Start of Source data

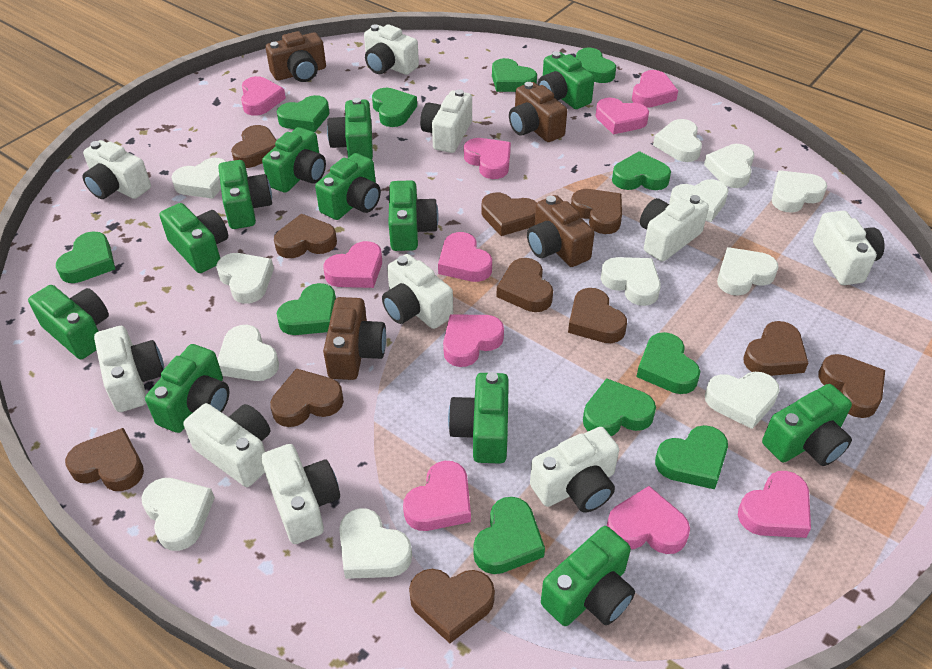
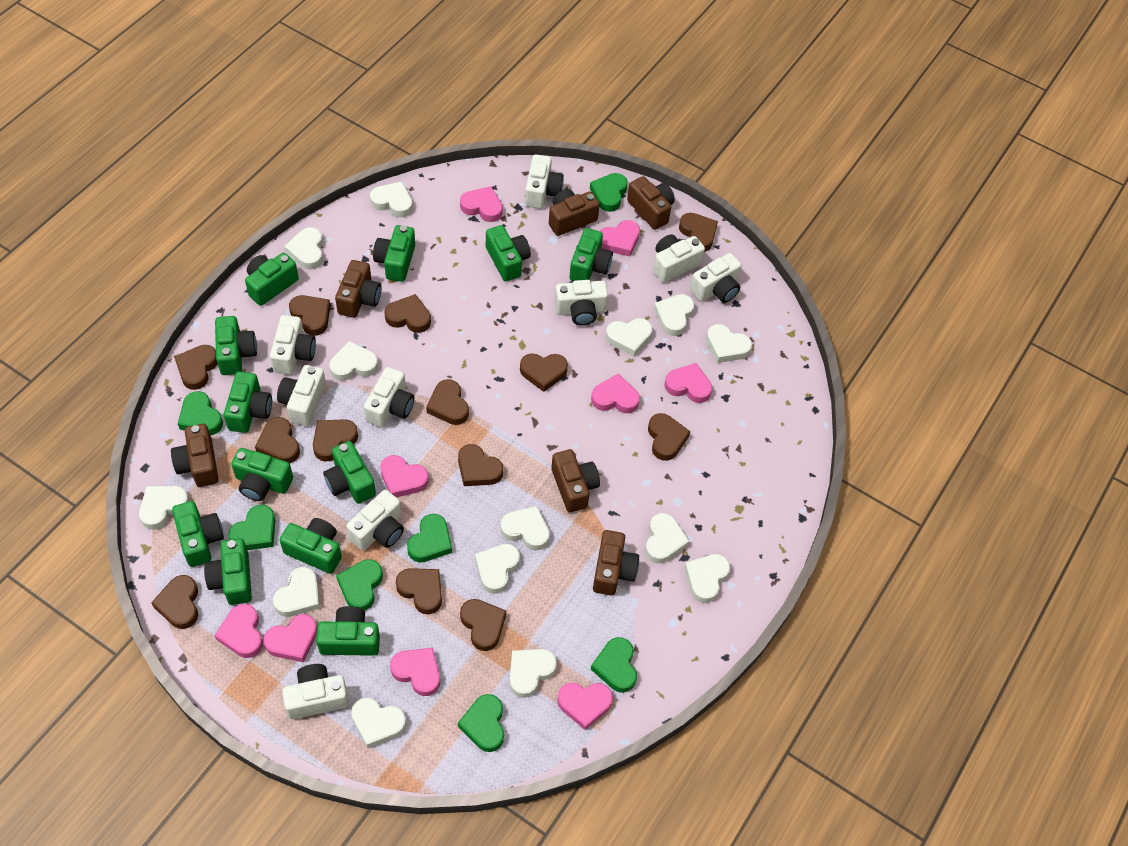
brown camera: 4 -> 6
brown heart: 11 -> 13
green heart: 11 -> 7
pink heart: 10 -> 9
white camera: 10 -> 9
white heart: 12 -> 14

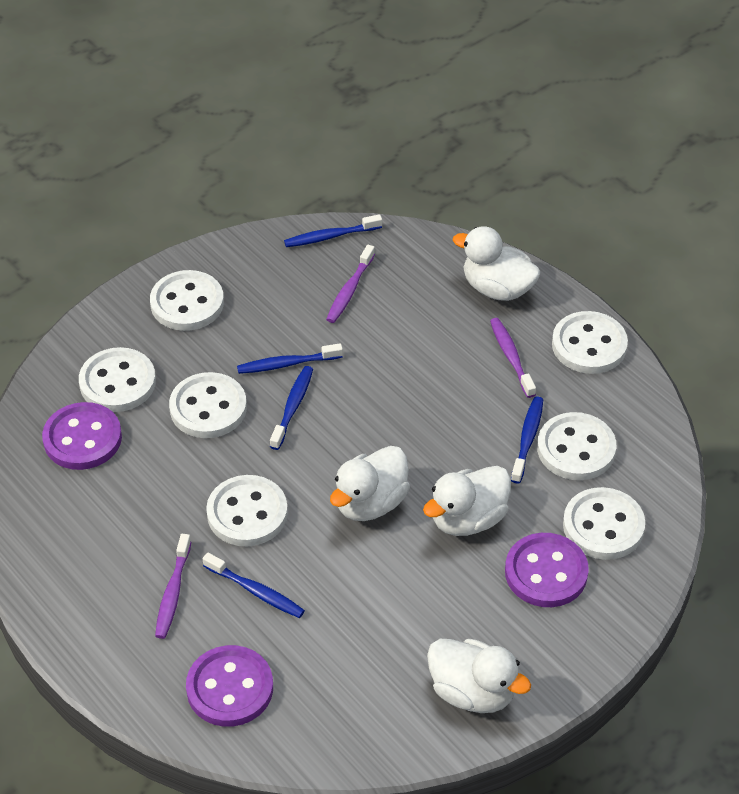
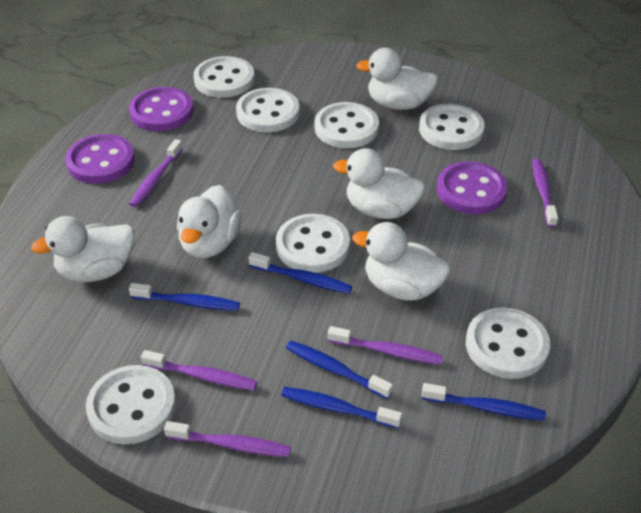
purple toothbrush: 3 -> 5
white duck: 4 -> 5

End of Source data

**Problem to work on:**
Beginning with the line that contains "white heart: 12 -> 14" and ending with the last line of the data, transcribe each line exactly; pictures stay out.

**Output of the task:**
white heart: 12 -> 14

purple toothbrush: 3 -> 5
white duck: 4 -> 5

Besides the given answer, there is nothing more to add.